Work instruction:
Please output, exactly and without pictures, the lines from the opening of the listing below through the line containing "grey capsule [376,208,419,239] -> none", both included.

——

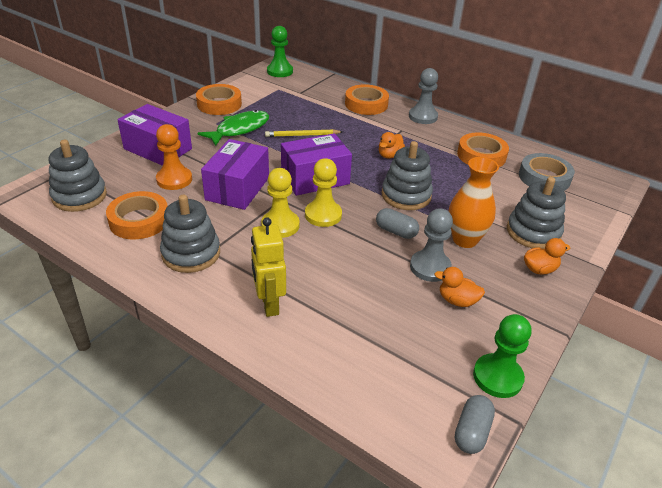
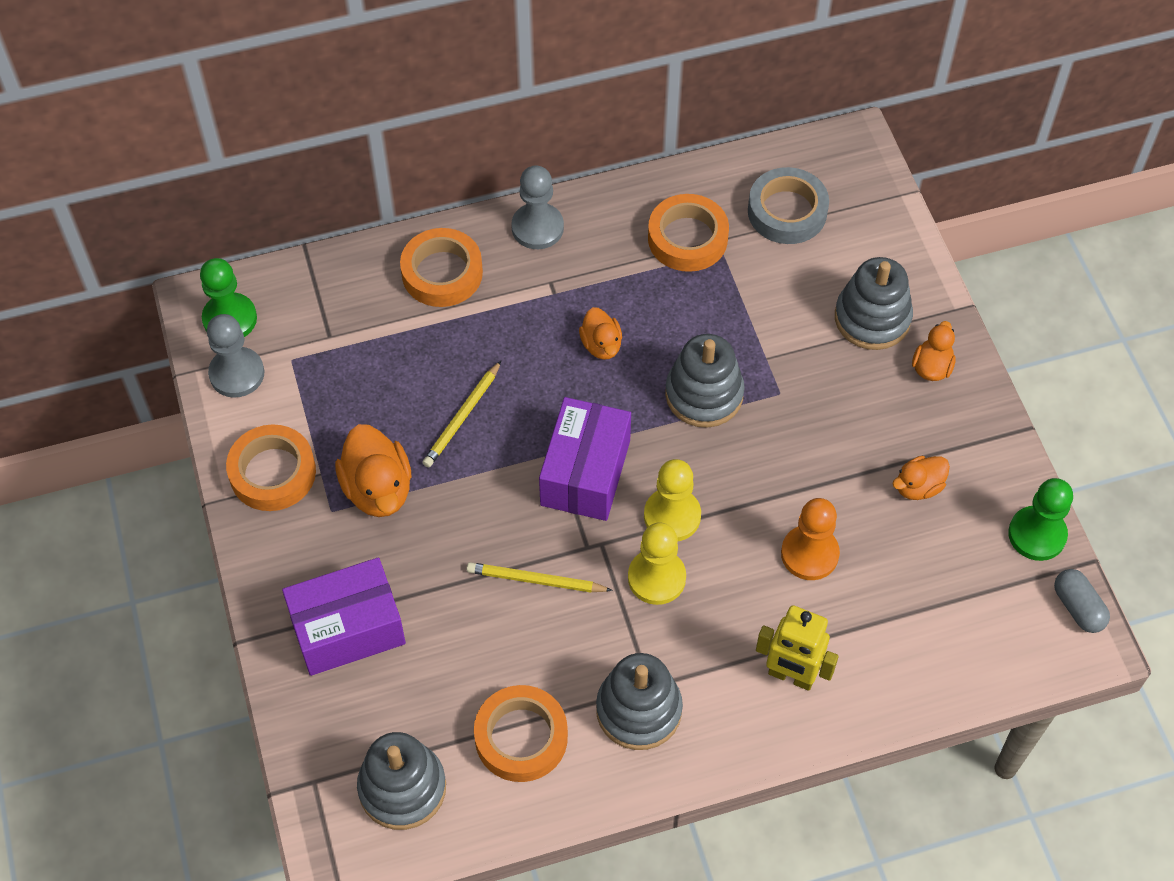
camera: 50 degrees left, 20 degrees up
orange pawn [156,124,192,190] -> orange pawn moved to [781,498,840,580]
green fish [198,110,269,146] -> orange duck [335,424,412,517]
purple box [201,139,269,210] -> yellow pencil [467,562,613,593]
grey capsule [376,208,419,239] -> none
grey pawn [410,208,453,282] -> grey pawn moved to [207,314,264,398]
orange vase [449,157,499,248] -> none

——

Result below:
camera: 50 degrees left, 20 degrees up
orange pawn [156,124,192,190] -> orange pawn moved to [781,498,840,580]
green fish [198,110,269,146] -> orange duck [335,424,412,517]
purple box [201,139,269,210] -> yellow pencil [467,562,613,593]
grey capsule [376,208,419,239] -> none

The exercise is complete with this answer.